### Instructions for the task
Update the data below by replacing every "px" with "pixels" and changing nothing else. Omit the picture lines from your answer.

------------------------------------------------------------------------

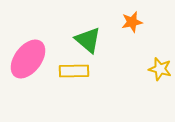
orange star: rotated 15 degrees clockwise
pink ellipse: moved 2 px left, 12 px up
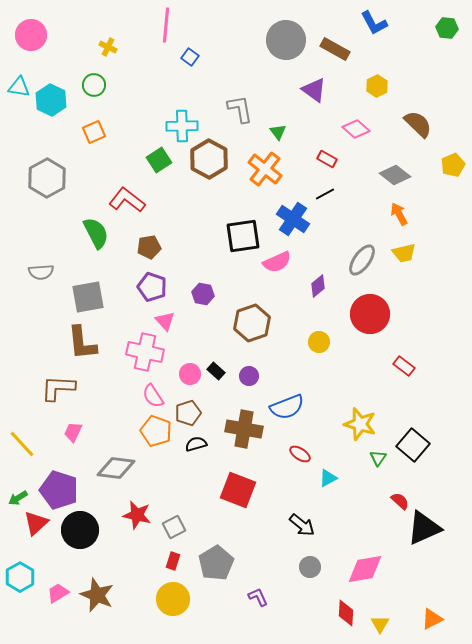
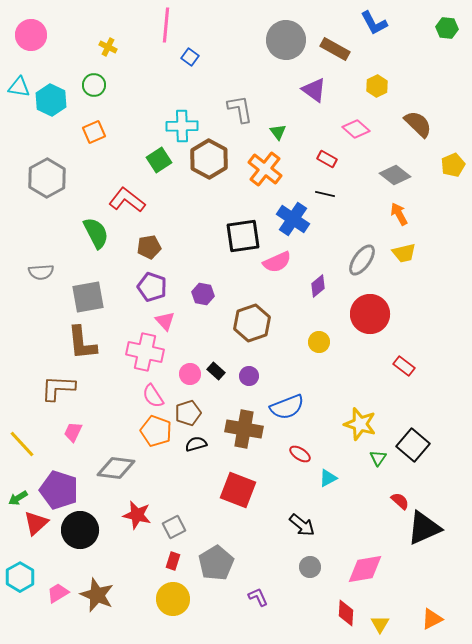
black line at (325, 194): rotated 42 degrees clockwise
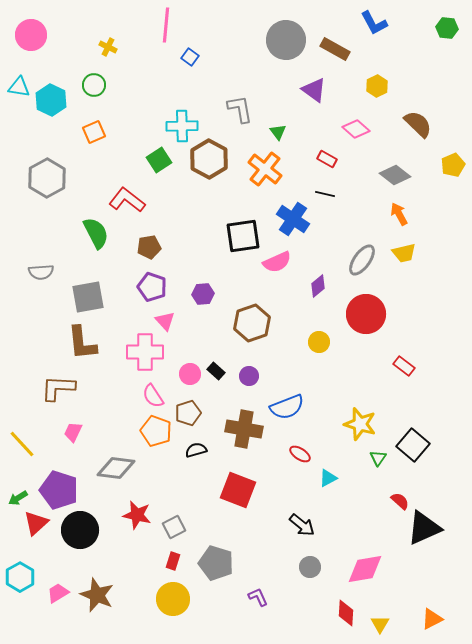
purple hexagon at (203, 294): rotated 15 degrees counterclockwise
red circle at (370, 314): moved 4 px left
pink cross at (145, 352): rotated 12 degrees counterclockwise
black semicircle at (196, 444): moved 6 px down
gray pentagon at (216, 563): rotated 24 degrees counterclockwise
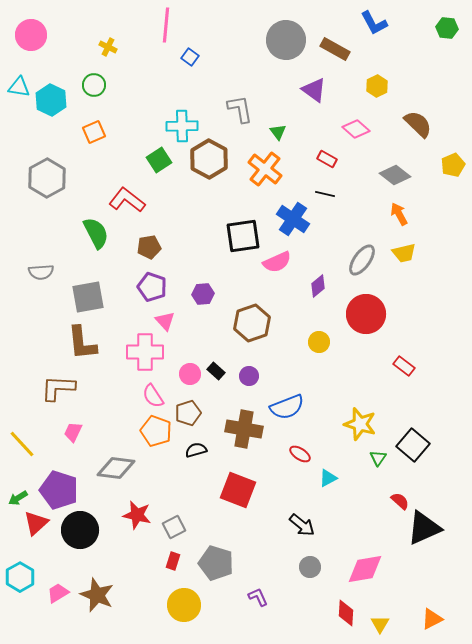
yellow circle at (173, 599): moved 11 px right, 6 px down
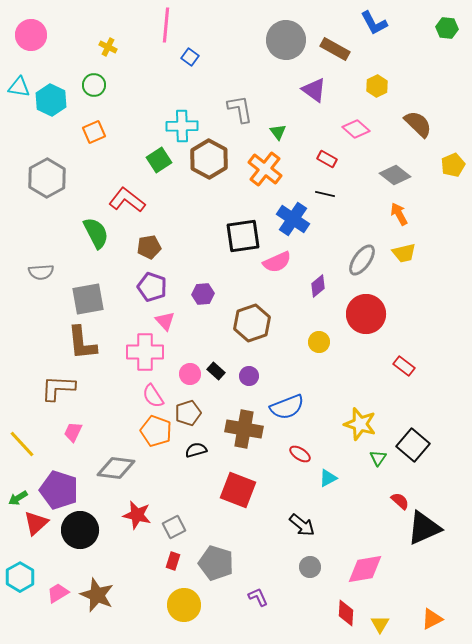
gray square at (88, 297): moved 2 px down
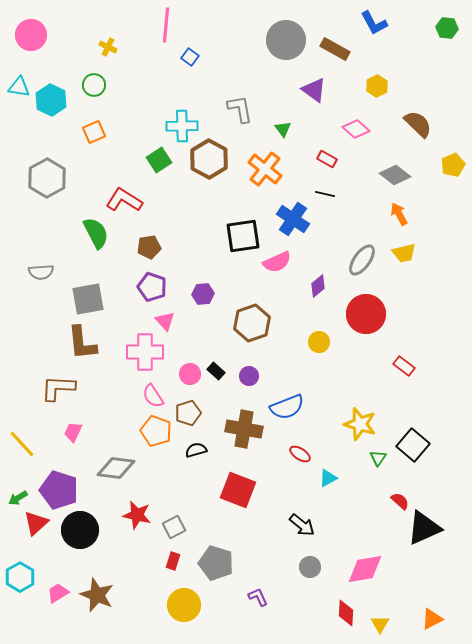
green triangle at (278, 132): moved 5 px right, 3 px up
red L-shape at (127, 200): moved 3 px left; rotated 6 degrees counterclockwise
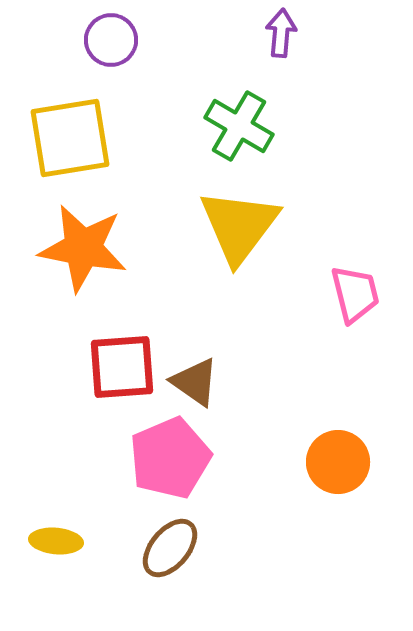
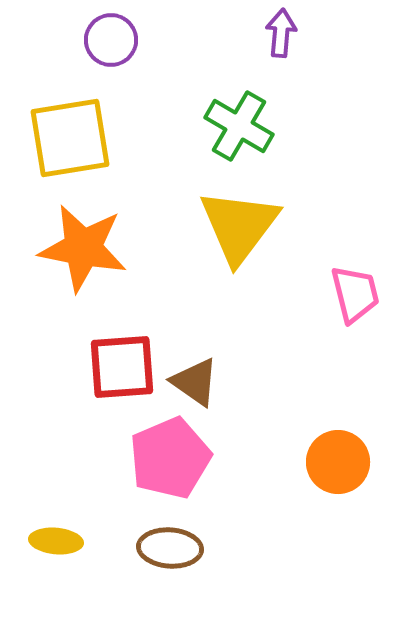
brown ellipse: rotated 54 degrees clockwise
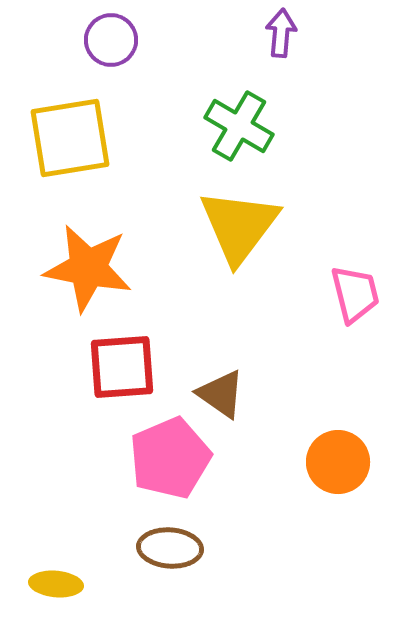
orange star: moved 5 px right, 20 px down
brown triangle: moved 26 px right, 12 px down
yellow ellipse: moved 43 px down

------------------------------------------------------------------------

### Result of the exercise
orange star: rotated 15 degrees clockwise
pink ellipse: moved 2 pixels left, 12 pixels up
black line at (325, 194): rotated 42 degrees clockwise
purple hexagon at (203, 294): rotated 15 degrees counterclockwise
red circle at (370, 314): moved 4 pixels left
pink cross at (145, 352): rotated 12 degrees counterclockwise
black semicircle at (196, 444): moved 6 pixels down
gray pentagon at (216, 563): rotated 24 degrees counterclockwise
yellow circle at (173, 599): moved 11 pixels right, 6 pixels down
gray square at (88, 297): moved 2 pixels down
green triangle at (278, 132): moved 5 pixels right, 3 pixels up
red L-shape at (127, 200): moved 3 pixels left; rotated 6 degrees counterclockwise
brown ellipse: rotated 54 degrees clockwise
orange star: moved 5 pixels right, 20 pixels down
brown triangle: moved 26 pixels right, 12 pixels down
yellow ellipse: moved 43 pixels down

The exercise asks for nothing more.